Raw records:

________

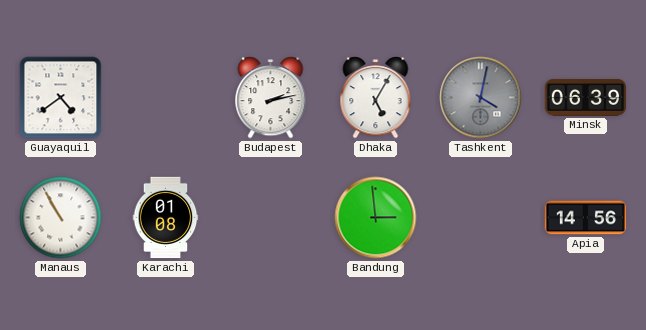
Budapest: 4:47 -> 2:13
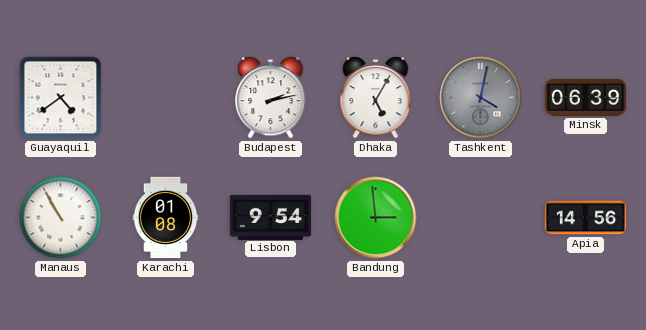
Lisbon: none -> 9:54
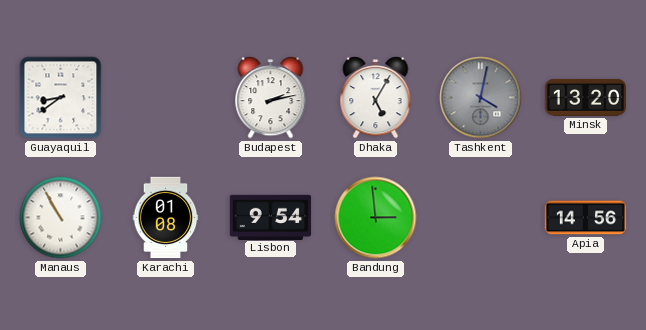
Guayaquil: 4:39 -> 8:39
Minsk: 06:39 -> 13:20
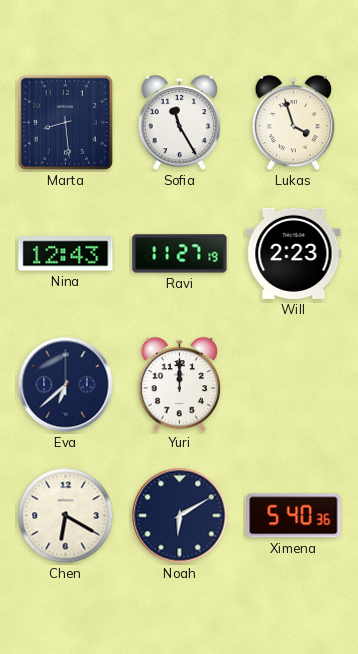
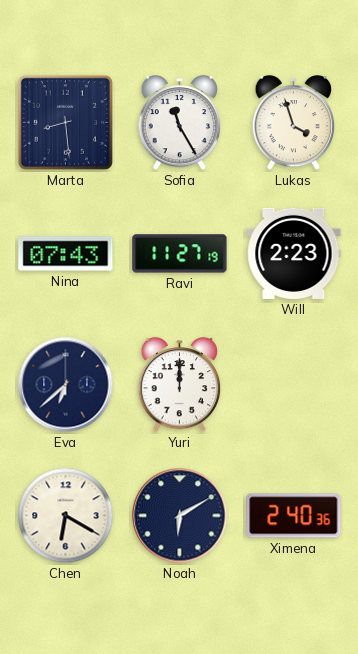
Nina: 12:43 -> 07:43
Ximena: 5:40 -> 2:40
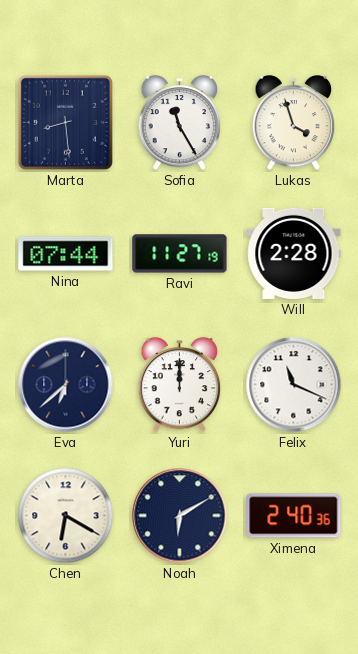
Nina: 07:43 -> 07:44
Will: 2:23 -> 2:28
Felix: none -> 11:19
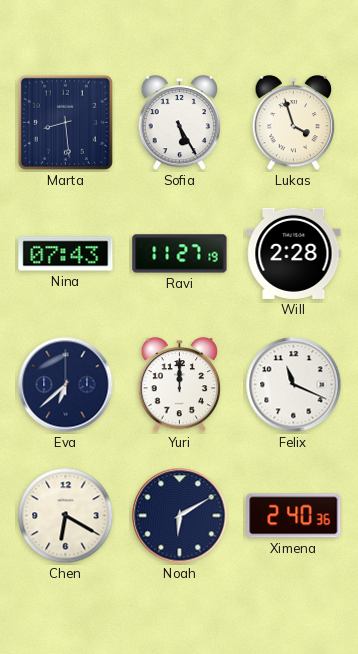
Sofia: 11:25 -> 5:25
Nina: 07:44 -> 07:43
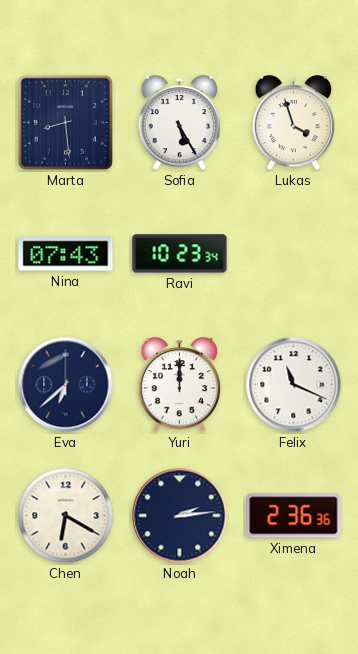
Ravi: 11:27 -> 10:23
Will: 2:28 -> none
Noah: 6:10 -> 2:14
Ximena: 2:40 -> 2:36
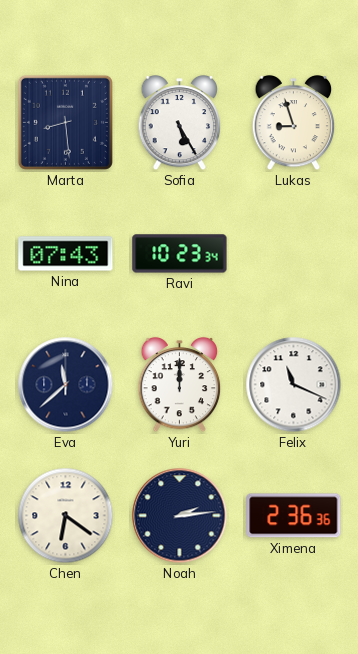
Lukas: 3:57 -> 8:57
Eva: 6:38 -> 11:38
Chen: 6:20 -> 6:21
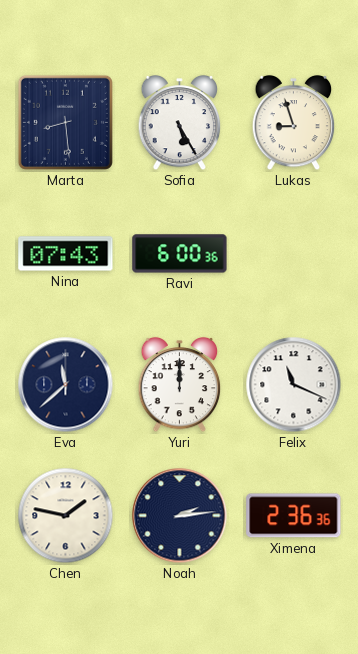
Ravi: 10:23 -> 6:00
Chen: 6:21 -> 1:47
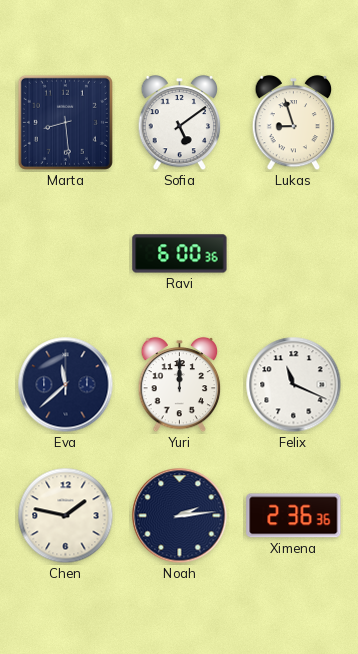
Sofia: 5:25 -> 5:09
Nina: 07:43 -> none
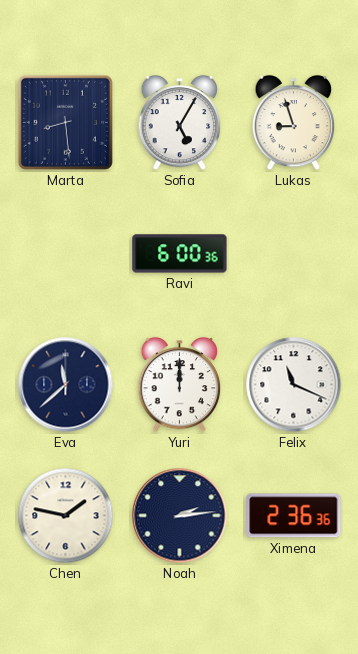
Sofia: 5:09 -> 5:05
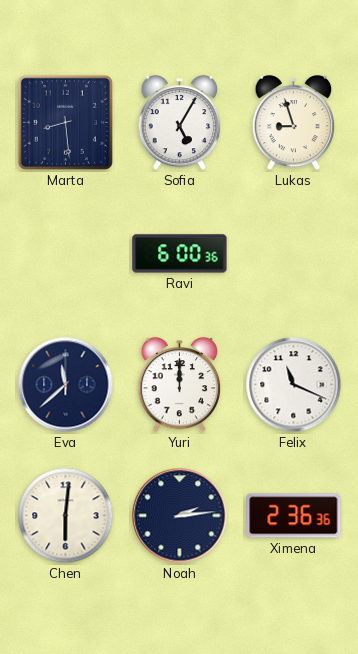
Chen: 1:47 -> 6:01
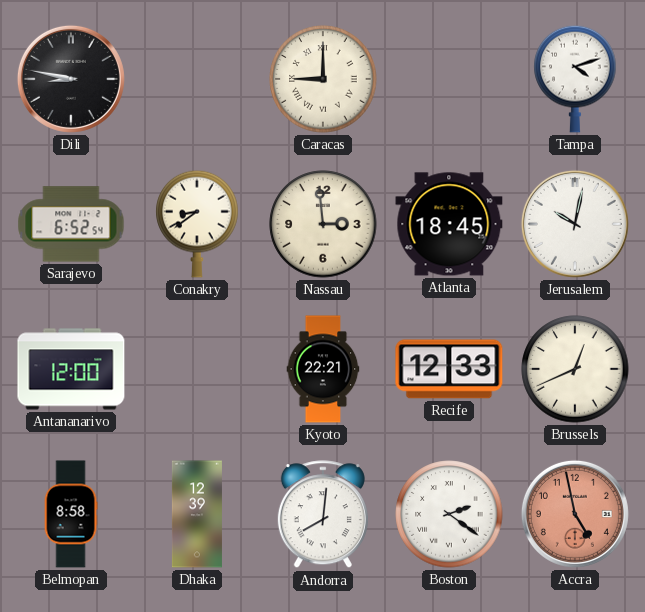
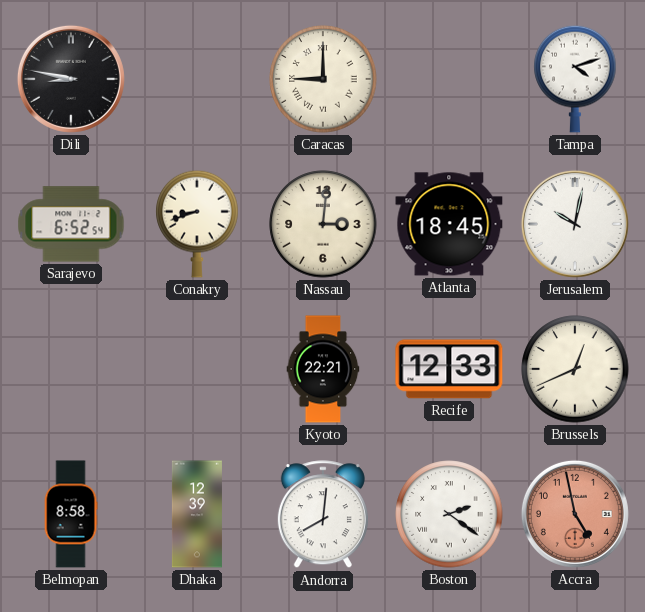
Conakry: 8:39 -> 8:42
Nassau: 2:59 -> 3:01
Antananarivo: 12:00 -> none
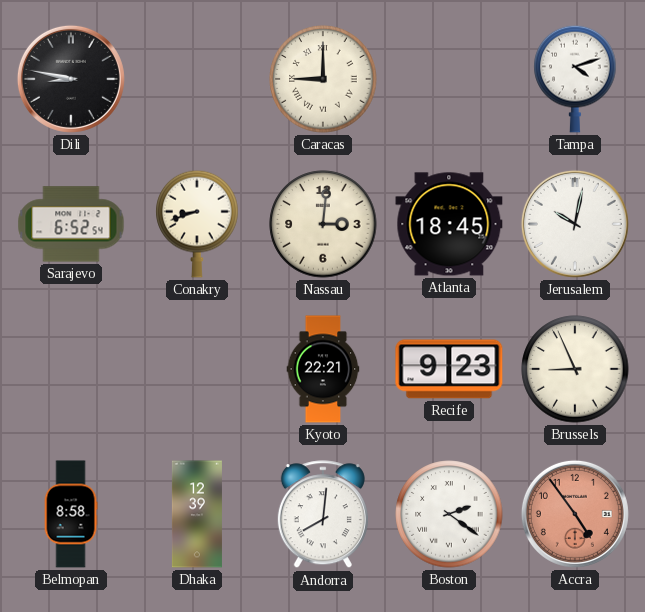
Recife: 12:33 -> 9:23
Brussels: 12:41 -> 8:56
Accra: 4:58 -> 4:54
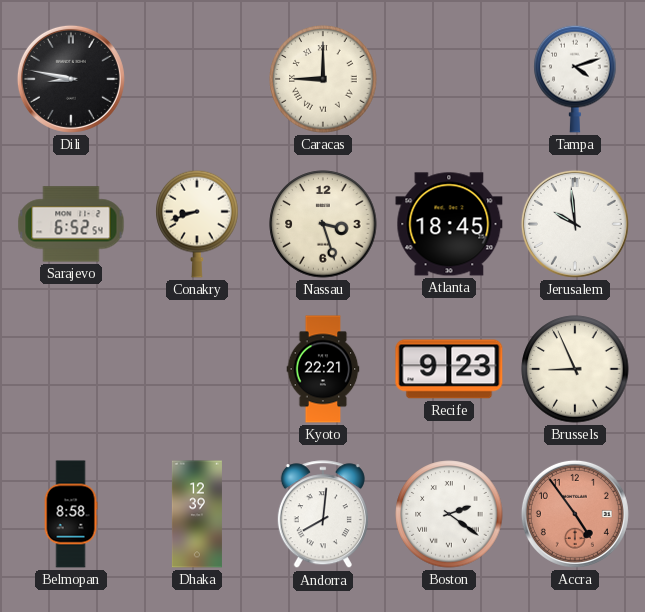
Nassau: 3:01 -> 3:27
Jerusalem: 10:02 -> 9:59
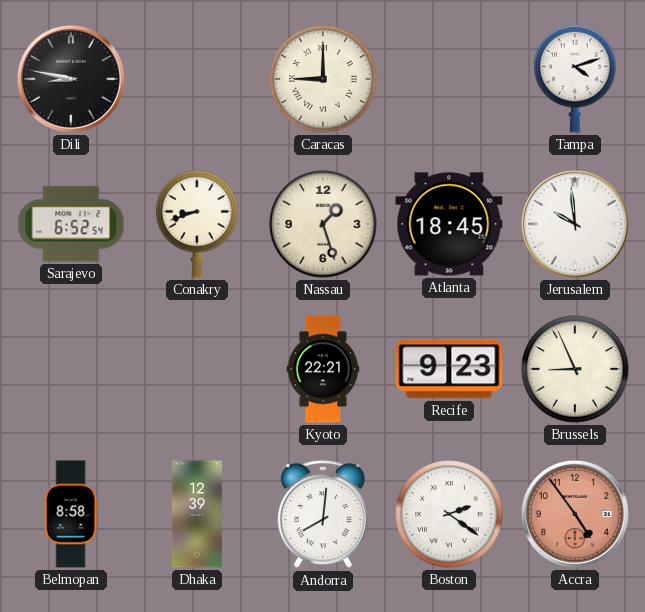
Nassau: 3:27 -> 1:27
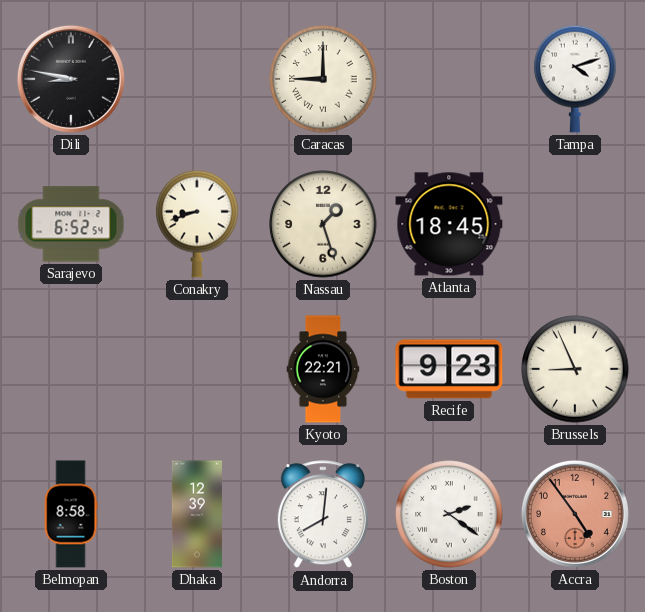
Jerusalem: 9:59 -> none
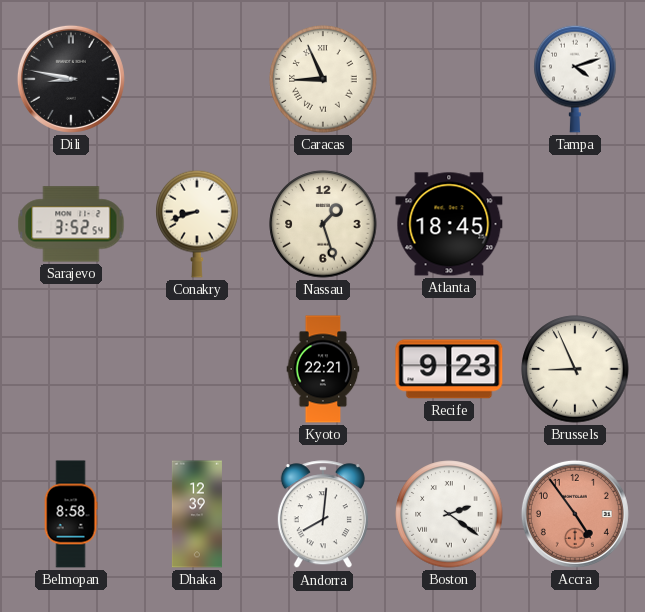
Caracas: 9:00 -> 8:56
Sarajevo: 6:52 -> 3:52
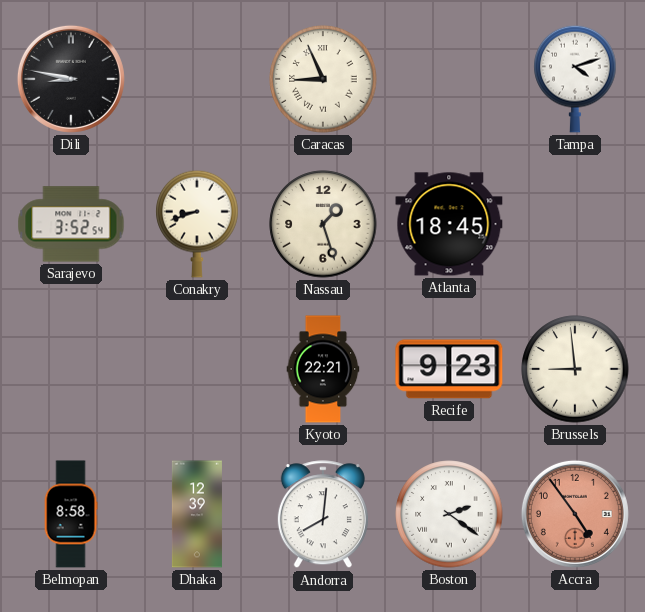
Brussels: 8:56 -> 8:59
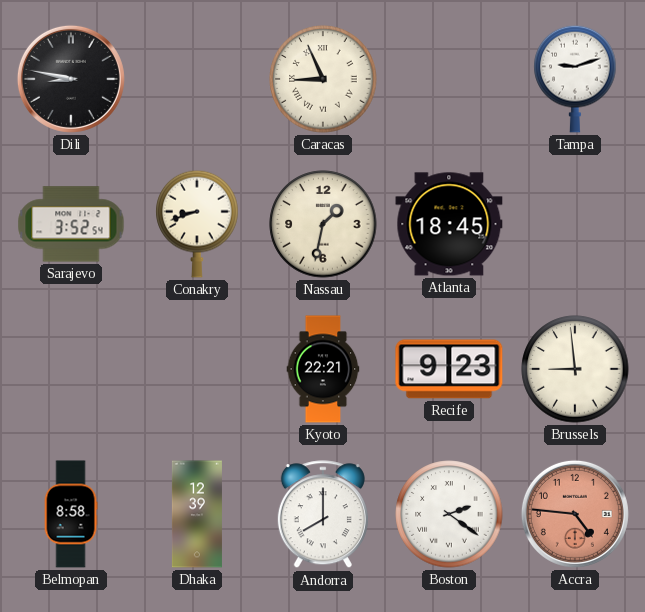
Tampa: 4:12 -> 9:12
Nassau: 1:27 -> 1:32
Andorra: 8:01 -> 8:00
Accra: 4:54 -> 4:46
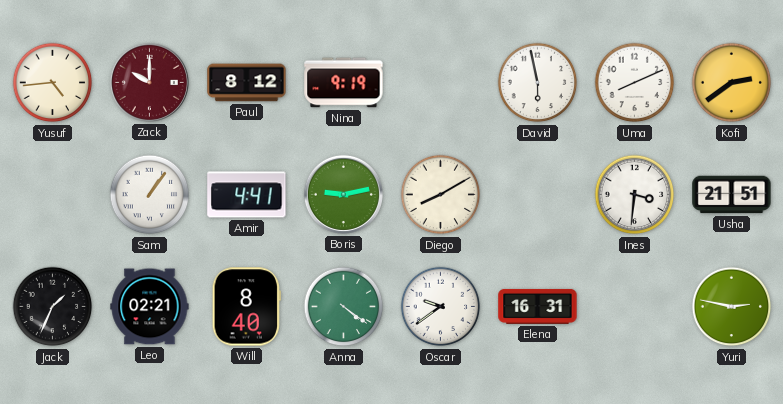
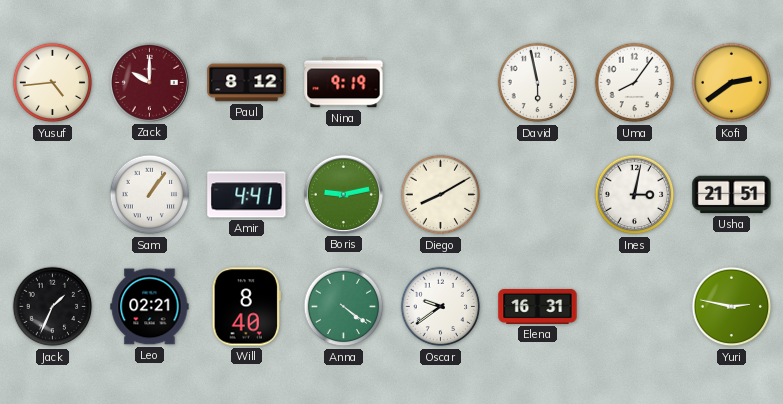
Uma: 8:11 -> 8:06
Ines: 3:31 -> 3:02
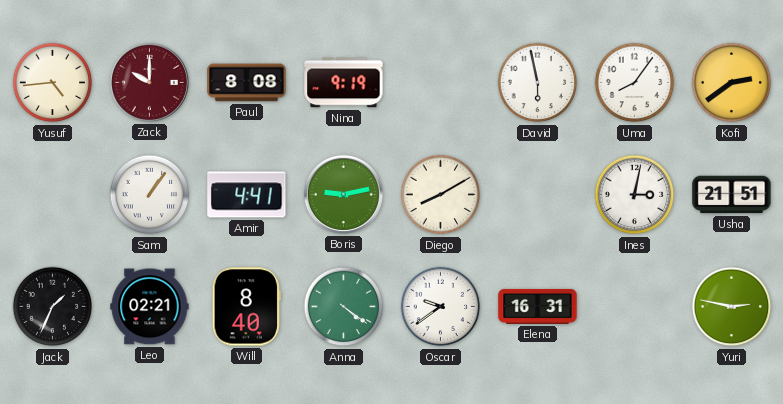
Paul: 8:12 -> 8:08
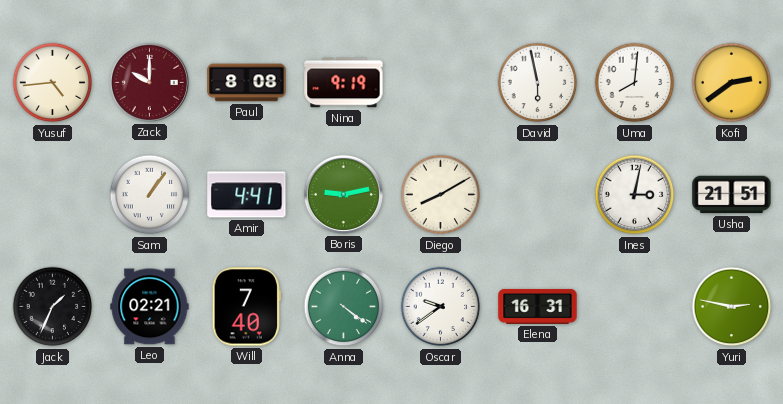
Uma: 8:06 -> 8:01
Will: 8:40 -> 7:40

________

### What is needed
Rewrite all the items, replacing "Nassau" with "Freeport" and keeping everything else the same. Leave the picture markers out of your answer.

### Correct response
Budapest: 4:47 -> 2:13
Lisbon: none -> 9:54
Guayaquil: 4:39 -> 8:39
Minsk: 06:39 -> 13:20
Nina: 12:43 -> 07:43
Ximena: 5:40 -> 2:40
Nina: 07:43 -> 07:44
Will: 2:23 -> 2:28
Felix: none -> 11:19
Sofia: 11:25 -> 5:25
Nina: 07:44 -> 07:43
Ravi: 11:27 -> 10:23
Will: 2:28 -> none
Noah: 6:10 -> 2:14
Ximena: 2:40 -> 2:36
Lukas: 3:57 -> 8:57
Eva: 6:38 -> 11:38
Chen: 6:20 -> 6:21
Ravi: 10:23 -> 6:00
Chen: 6:21 -> 1:47
Sofia: 5:25 -> 5:09
Nina: 07:43 -> none
Sofia: 5:09 -> 5:05
Chen: 1:47 -> 6:01
Conakry: 8:39 -> 8:42
Freeport: 2:59 -> 3:01
Antananarivo: 12:00 -> none
Recife: 12:33 -> 9:23
Brussels: 12:41 -> 8:56
Accra: 4:58 -> 4:54
Freeport: 3:01 -> 3:27
Jerusalem: 10:02 -> 9:59
Freeport: 3:27 -> 1:27
Jerusalem: 9:59 -> none
Caracas: 9:00 -> 8:56
Sarajevo: 6:52 -> 3:52
Brussels: 8:56 -> 8:59
Tampa: 4:12 -> 9:12
Freeport: 1:27 -> 1:32
Andorra: 8:01 -> 8:00
Accra: 4:54 -> 4:46
Uma: 8:11 -> 8:06
Ines: 3:31 -> 3:02
Paul: 8:12 -> 8:08
Uma: 8:06 -> 8:01
Will: 8:40 -> 7:40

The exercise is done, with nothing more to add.